◆ Instructions for the task
Within these entries, how many lines contain the word "wallet"? Answer with the number alone.

____ Data shown

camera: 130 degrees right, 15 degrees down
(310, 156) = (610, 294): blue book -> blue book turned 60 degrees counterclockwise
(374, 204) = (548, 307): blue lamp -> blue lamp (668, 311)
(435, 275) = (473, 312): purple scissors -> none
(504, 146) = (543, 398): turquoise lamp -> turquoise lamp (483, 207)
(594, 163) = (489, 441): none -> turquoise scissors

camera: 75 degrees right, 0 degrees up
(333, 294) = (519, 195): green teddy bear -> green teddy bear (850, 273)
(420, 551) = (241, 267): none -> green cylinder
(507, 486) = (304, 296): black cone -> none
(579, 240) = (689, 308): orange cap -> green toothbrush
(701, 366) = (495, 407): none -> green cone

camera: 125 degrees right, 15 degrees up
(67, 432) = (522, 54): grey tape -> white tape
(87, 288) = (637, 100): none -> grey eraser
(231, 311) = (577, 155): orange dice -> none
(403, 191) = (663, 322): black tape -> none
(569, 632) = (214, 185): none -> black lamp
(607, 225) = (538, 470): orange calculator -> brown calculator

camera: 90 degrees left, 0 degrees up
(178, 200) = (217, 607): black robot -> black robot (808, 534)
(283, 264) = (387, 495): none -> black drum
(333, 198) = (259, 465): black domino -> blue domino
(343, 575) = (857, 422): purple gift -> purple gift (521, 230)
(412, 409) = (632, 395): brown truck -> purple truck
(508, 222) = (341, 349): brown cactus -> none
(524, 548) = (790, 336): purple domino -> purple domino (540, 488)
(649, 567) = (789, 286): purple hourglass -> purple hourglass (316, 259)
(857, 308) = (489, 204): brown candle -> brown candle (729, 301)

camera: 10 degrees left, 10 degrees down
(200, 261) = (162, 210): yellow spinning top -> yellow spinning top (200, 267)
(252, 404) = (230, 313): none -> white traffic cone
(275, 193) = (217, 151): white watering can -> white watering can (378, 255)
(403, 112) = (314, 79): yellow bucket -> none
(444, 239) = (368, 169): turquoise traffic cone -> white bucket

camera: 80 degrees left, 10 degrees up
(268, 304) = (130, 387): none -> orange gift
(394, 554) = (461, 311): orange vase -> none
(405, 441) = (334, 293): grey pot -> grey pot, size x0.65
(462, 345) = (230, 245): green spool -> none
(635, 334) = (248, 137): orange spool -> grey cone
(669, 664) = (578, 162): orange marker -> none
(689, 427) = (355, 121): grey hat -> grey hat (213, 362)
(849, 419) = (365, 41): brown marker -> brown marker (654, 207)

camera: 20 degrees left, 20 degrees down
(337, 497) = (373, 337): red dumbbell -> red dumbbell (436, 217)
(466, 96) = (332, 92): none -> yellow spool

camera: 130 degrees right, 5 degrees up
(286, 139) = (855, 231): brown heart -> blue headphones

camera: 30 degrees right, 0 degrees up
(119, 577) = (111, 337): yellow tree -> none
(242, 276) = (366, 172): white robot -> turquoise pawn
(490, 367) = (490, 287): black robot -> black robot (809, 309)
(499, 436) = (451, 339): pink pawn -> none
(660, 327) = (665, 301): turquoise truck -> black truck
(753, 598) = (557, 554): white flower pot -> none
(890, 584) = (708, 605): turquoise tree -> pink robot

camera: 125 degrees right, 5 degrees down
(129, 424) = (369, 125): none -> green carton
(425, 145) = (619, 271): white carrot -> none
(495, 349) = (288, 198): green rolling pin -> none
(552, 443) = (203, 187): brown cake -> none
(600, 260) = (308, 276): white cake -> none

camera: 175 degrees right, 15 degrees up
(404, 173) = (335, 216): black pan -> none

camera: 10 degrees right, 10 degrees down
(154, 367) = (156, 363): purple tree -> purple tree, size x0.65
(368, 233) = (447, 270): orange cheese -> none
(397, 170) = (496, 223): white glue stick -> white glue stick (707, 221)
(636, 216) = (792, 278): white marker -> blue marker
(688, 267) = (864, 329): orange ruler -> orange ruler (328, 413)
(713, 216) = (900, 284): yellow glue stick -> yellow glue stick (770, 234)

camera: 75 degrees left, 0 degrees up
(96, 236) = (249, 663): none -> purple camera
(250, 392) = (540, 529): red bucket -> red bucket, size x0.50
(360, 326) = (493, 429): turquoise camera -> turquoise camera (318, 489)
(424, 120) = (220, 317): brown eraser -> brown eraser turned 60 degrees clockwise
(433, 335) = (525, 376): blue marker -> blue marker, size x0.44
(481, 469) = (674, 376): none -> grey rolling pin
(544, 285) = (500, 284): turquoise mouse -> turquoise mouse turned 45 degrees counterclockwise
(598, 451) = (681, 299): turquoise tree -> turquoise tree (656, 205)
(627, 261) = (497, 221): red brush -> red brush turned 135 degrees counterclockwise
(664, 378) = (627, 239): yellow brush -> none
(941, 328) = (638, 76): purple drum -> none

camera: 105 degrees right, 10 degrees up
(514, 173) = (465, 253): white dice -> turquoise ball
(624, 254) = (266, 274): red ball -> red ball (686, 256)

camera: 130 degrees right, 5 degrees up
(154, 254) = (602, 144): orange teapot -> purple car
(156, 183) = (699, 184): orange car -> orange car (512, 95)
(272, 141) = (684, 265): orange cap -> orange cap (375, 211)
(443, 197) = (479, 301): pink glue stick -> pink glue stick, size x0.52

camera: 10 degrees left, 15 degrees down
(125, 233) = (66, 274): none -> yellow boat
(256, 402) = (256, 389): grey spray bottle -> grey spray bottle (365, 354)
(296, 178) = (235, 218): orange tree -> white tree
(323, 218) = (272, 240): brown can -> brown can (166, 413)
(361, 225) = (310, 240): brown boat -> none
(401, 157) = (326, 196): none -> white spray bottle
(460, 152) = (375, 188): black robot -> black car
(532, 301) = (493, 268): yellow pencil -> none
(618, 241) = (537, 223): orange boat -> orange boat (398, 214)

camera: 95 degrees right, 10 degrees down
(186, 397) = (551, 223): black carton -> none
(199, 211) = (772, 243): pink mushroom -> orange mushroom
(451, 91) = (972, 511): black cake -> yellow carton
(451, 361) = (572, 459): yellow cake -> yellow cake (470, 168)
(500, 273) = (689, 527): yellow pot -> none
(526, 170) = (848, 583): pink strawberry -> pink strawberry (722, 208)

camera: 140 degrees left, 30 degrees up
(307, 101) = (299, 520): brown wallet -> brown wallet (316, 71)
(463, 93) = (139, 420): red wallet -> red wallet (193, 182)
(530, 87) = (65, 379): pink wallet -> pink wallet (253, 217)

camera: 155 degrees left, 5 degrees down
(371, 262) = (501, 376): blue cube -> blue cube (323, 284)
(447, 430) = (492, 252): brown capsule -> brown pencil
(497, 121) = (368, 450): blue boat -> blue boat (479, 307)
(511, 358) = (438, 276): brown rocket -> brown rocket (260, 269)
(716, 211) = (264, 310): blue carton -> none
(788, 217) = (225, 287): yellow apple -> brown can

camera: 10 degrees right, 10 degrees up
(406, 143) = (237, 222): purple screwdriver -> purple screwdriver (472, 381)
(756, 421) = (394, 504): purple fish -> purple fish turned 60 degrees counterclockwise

________

◆ Problem solution
3